TASK OBJECTIVE:
Write out exactly the lines from the one with "none -> blue slope E8:F8 level 1 top F" through the last line of the data below, but not the pictures.

***** DATA SUPPLIED

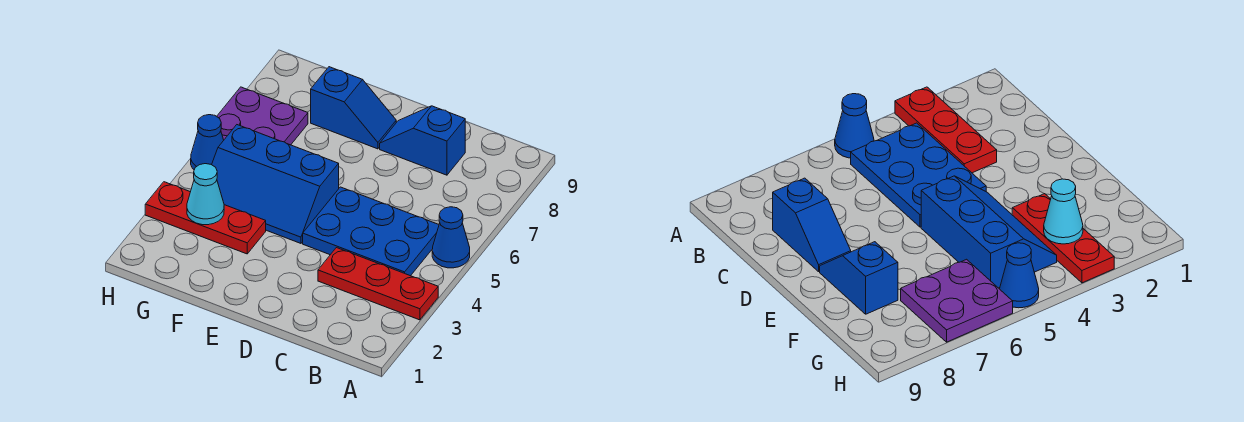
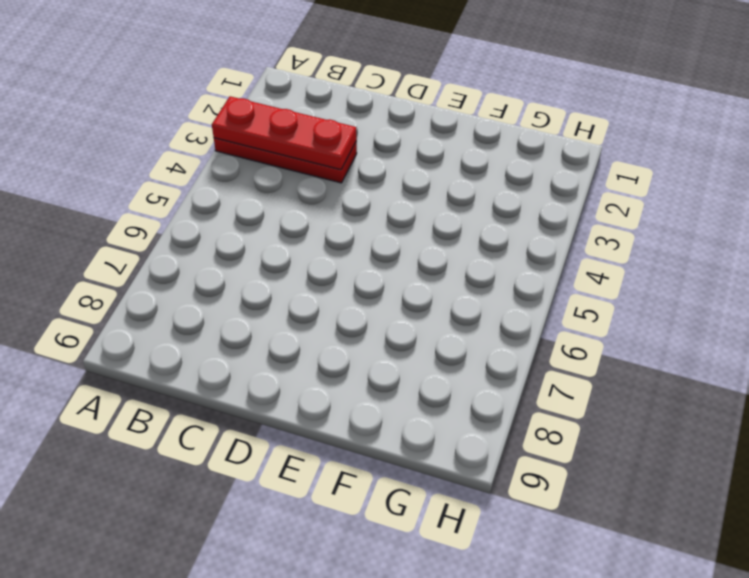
red plate A3:C3 level 2 -> red plate F3:H3 level 1
none -> blue cone A5 level 1
none -> blue plate B4:D5 level 1

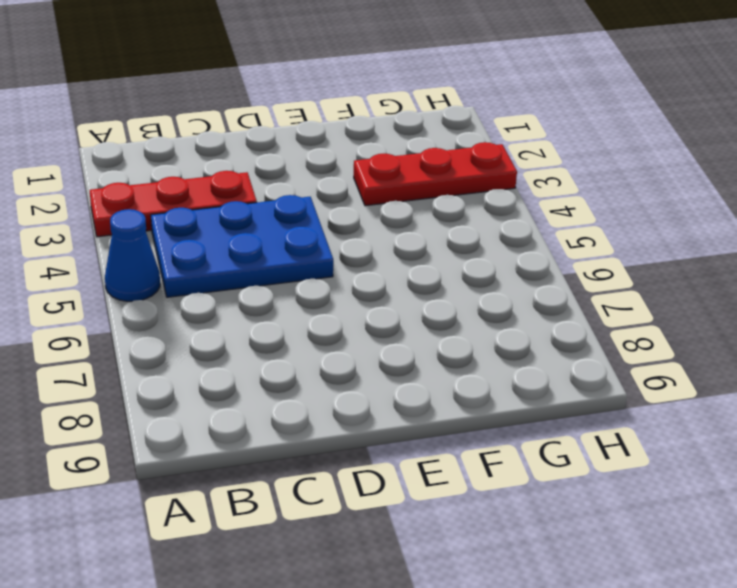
none -> blue slope C8:D8 level 1 top C
none -> blue slope E4:G5 level 1 top 5

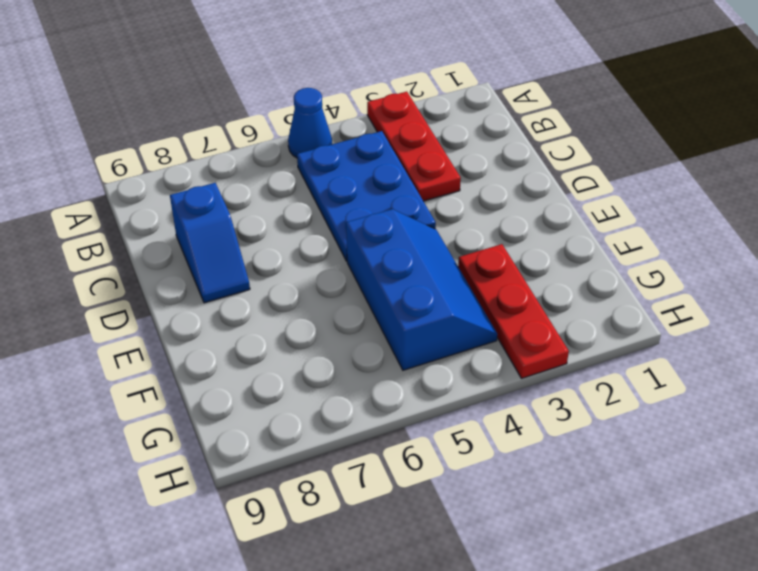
none -> blue slope E8:F8 level 1 top F
none -> purple plate G6:H7 level 1

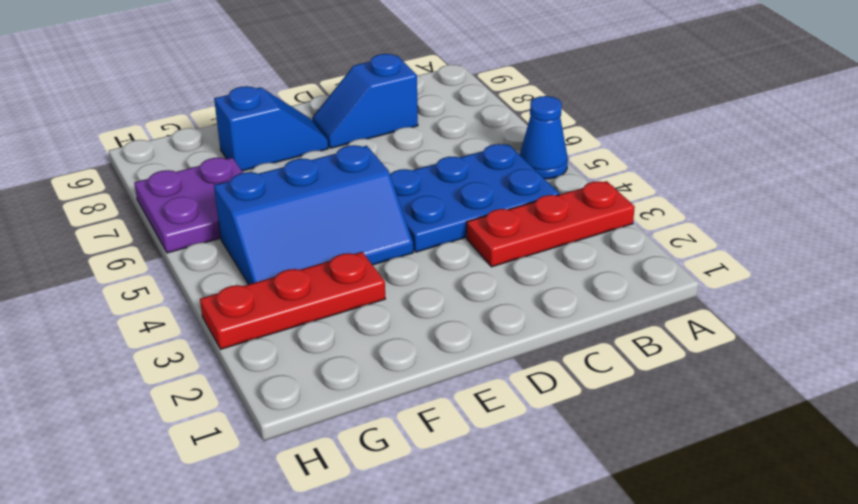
none -> blue cone H5 level 1
none -> cyan cone G3 level 2

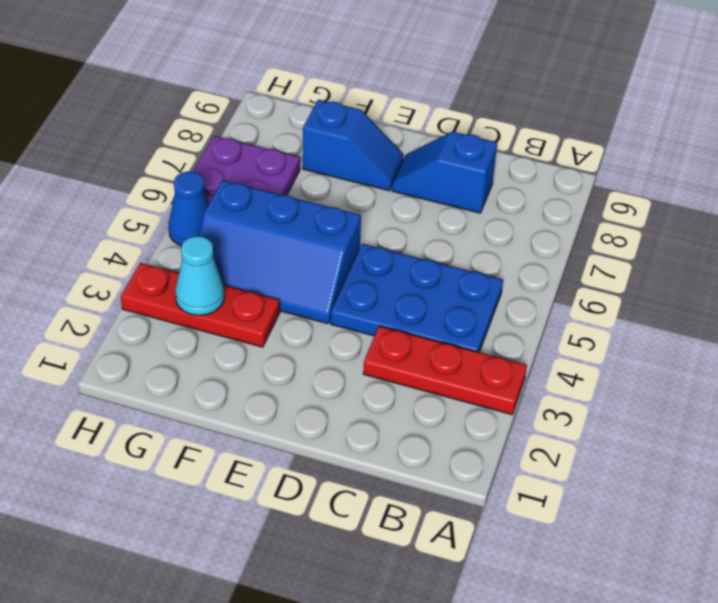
none -> blue cone A5 level 1

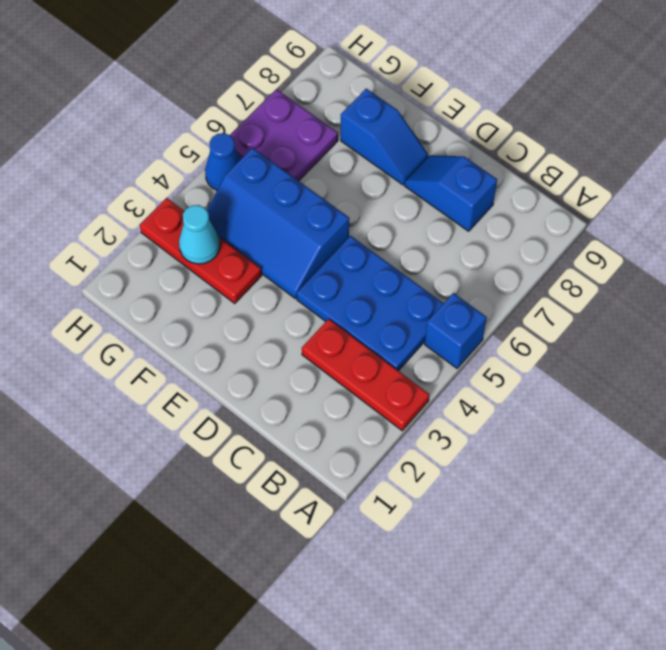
blue brick A5 level 1 -> blue cone A5 level 1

**********

YOUR SOLUTION:
none -> blue slope E8:F8 level 1 top F
none -> purple plate G6:H7 level 1

none -> blue cone H5 level 1
none -> cyan cone G3 level 2

none -> blue cone A5 level 1

blue brick A5 level 1 -> blue cone A5 level 1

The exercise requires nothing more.